TASK ITEM:
Reproduce, please, only the lines from the first line below to the line containing "grey teddy bear: [683,229,763,329]", inclusive.
** DATASET RECORDS follows **
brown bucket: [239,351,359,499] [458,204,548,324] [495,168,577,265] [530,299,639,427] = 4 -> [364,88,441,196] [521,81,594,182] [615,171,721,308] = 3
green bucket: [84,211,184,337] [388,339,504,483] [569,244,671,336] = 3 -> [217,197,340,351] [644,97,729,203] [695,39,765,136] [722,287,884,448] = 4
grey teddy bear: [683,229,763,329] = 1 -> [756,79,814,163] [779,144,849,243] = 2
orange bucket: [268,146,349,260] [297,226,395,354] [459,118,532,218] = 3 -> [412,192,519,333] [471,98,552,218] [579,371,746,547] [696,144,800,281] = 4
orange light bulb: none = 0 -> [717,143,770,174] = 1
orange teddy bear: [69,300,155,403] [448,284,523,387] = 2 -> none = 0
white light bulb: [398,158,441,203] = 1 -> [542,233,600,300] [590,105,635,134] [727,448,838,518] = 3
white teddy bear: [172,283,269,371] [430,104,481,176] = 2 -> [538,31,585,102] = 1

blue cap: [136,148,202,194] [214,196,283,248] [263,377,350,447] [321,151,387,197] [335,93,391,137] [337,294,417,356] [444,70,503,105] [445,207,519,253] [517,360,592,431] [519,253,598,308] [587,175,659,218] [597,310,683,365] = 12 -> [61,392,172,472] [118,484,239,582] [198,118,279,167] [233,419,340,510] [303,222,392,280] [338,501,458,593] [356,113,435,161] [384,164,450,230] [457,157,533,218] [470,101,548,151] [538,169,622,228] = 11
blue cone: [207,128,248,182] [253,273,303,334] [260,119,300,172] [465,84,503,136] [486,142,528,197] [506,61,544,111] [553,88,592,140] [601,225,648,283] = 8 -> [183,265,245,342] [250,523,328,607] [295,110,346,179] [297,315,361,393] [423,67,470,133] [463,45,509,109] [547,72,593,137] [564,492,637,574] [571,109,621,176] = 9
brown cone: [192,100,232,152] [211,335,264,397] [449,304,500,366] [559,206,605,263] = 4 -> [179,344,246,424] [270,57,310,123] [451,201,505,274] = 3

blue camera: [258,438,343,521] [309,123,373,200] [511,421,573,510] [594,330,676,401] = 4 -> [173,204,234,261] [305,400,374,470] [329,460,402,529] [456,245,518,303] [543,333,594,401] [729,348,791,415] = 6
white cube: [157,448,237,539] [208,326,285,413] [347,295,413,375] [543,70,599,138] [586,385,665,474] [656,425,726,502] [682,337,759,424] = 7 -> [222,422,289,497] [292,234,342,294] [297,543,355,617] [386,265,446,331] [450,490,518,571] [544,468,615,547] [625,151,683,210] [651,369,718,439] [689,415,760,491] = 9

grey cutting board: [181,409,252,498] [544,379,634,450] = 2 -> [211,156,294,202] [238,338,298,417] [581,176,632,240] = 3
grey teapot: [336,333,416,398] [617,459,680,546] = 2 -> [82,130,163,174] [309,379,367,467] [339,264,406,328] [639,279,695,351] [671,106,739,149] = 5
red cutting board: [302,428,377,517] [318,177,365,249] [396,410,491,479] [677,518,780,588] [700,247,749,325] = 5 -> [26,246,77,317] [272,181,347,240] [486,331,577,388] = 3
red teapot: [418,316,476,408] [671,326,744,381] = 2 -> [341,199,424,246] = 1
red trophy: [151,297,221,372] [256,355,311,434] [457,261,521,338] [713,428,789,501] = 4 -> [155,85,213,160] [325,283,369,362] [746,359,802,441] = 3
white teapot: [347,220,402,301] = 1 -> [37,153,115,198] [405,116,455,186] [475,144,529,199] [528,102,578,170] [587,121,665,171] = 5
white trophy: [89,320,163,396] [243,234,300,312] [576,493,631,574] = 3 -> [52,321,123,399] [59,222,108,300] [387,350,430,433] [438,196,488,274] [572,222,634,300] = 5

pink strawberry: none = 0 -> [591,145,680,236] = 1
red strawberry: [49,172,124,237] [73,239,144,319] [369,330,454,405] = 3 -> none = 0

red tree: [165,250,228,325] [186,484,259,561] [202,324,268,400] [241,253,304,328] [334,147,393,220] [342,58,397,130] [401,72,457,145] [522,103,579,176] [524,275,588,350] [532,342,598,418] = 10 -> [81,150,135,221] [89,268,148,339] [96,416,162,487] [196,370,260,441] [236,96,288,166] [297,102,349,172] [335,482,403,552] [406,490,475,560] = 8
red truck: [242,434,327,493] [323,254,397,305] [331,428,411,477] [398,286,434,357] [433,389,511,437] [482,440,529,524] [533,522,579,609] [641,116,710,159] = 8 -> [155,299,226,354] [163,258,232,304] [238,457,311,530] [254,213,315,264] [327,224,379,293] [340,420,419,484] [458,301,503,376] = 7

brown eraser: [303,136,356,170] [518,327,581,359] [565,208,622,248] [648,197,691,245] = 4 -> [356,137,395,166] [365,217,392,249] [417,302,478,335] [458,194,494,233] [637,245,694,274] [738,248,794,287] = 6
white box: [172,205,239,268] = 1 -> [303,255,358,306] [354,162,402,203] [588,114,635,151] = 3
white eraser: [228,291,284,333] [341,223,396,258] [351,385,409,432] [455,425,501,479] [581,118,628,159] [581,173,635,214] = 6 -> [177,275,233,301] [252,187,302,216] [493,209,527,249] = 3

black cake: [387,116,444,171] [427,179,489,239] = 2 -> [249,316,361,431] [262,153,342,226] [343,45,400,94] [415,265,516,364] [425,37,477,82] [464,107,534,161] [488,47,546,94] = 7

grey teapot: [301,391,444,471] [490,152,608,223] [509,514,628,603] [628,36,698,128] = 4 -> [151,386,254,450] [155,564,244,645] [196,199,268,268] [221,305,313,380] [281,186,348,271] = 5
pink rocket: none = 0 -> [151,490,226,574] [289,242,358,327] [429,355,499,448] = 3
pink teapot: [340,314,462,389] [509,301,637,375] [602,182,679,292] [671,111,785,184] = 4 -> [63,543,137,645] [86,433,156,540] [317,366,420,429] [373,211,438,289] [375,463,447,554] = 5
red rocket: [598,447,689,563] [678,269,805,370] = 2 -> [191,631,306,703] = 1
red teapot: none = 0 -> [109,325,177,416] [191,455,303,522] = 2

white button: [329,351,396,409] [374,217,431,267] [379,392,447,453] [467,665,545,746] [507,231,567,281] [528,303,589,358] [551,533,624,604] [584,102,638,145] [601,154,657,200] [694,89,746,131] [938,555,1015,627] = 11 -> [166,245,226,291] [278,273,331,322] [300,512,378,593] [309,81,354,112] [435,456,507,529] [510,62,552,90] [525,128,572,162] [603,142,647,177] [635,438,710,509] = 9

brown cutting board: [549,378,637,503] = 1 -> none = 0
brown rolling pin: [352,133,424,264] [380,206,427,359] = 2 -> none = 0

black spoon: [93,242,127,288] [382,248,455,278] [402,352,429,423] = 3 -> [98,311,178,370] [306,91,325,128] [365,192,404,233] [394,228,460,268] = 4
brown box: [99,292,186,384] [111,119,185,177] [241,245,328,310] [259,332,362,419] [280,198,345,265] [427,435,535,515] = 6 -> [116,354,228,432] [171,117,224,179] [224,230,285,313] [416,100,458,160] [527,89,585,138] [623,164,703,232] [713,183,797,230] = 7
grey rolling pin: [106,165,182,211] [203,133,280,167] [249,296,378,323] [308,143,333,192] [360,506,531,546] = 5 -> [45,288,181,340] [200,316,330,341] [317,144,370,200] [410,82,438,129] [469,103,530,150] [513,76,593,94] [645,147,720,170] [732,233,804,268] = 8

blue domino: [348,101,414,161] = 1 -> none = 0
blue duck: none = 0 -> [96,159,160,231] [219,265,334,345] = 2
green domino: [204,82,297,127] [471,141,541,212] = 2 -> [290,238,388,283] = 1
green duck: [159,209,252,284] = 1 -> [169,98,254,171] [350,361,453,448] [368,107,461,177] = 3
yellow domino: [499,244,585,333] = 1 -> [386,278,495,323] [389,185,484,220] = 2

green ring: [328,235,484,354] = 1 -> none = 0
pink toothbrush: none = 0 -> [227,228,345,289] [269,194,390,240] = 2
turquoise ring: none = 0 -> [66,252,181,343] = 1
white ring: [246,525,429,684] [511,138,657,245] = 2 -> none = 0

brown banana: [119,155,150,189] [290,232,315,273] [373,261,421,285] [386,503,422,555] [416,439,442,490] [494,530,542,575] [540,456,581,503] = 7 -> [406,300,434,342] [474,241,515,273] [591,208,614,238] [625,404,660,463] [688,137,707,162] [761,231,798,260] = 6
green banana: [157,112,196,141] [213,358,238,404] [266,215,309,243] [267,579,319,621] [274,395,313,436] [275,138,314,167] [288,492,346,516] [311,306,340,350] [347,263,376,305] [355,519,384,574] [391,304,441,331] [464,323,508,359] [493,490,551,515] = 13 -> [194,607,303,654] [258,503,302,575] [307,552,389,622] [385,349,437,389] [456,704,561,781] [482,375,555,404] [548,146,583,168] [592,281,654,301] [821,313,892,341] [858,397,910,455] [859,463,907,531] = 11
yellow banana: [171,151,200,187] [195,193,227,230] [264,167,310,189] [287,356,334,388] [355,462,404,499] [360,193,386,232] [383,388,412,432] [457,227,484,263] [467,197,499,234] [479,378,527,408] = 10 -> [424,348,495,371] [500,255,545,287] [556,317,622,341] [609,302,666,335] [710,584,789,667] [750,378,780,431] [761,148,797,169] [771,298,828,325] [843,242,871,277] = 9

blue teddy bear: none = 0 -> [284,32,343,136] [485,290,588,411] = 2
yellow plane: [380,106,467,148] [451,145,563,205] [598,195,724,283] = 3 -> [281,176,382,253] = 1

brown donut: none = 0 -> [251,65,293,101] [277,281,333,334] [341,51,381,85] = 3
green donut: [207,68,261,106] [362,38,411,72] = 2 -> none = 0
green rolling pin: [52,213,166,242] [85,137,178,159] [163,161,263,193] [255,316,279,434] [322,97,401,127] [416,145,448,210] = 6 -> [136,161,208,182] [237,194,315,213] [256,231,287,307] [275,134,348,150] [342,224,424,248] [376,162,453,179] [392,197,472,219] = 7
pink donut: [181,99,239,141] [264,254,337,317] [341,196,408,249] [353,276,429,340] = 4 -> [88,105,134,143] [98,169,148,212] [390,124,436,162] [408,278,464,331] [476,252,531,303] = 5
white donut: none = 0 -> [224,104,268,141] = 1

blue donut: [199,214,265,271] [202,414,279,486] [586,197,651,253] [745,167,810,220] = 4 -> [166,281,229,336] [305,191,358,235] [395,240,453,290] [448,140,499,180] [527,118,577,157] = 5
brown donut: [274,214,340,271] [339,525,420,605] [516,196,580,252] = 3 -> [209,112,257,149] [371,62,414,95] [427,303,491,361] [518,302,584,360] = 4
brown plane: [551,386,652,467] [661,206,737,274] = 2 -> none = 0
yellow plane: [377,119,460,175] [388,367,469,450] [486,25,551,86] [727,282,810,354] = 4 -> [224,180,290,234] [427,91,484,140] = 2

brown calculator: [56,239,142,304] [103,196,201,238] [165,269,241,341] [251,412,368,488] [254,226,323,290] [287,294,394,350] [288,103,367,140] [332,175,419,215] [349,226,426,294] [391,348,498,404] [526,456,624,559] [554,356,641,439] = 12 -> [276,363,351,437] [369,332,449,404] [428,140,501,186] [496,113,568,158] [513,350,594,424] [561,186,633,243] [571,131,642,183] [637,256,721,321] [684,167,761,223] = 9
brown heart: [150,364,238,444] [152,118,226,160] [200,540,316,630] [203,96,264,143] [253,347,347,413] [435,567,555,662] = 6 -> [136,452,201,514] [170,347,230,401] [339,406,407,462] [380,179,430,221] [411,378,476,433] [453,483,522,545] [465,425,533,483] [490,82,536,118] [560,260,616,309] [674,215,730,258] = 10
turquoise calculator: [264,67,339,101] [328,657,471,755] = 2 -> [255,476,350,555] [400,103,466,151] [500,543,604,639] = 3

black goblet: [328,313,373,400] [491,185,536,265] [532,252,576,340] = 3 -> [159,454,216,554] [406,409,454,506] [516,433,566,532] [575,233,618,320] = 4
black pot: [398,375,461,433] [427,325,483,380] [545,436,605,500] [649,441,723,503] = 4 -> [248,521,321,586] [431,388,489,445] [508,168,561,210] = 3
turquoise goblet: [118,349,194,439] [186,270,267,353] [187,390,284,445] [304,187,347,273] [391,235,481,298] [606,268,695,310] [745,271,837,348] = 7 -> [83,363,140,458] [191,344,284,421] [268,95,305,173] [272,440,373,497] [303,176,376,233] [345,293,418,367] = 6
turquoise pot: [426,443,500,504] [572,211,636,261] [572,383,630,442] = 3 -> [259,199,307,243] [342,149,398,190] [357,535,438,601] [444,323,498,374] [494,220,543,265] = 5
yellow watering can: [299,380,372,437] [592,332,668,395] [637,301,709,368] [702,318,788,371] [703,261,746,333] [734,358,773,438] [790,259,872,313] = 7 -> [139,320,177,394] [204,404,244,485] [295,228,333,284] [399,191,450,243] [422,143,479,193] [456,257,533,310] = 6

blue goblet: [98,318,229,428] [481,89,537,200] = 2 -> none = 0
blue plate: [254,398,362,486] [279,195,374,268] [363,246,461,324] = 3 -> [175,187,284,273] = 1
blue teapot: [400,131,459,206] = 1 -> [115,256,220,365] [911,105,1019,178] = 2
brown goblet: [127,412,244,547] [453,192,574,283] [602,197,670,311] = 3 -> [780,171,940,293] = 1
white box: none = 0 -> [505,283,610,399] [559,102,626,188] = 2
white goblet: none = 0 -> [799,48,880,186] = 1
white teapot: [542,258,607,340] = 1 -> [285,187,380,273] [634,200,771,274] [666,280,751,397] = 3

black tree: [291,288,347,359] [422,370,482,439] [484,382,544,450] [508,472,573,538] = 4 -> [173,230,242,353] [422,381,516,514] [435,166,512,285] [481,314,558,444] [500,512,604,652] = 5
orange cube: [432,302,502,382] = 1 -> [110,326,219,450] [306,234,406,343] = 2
** End of DATASET RECORDS **
YOUR RESPONSE:
brown bucket: [239,351,359,499] [458,204,548,324] [495,168,577,265] [530,299,639,427] = 4 -> [364,88,441,196] [521,81,594,182] [615,171,721,308] = 3
green bucket: [84,211,184,337] [388,339,504,483] [569,244,671,336] = 3 -> [217,197,340,351] [644,97,729,203] [695,39,765,136] [722,287,884,448] = 4
grey teddy bear: [683,229,763,329] = 1 -> [756,79,814,163] [779,144,849,243] = 2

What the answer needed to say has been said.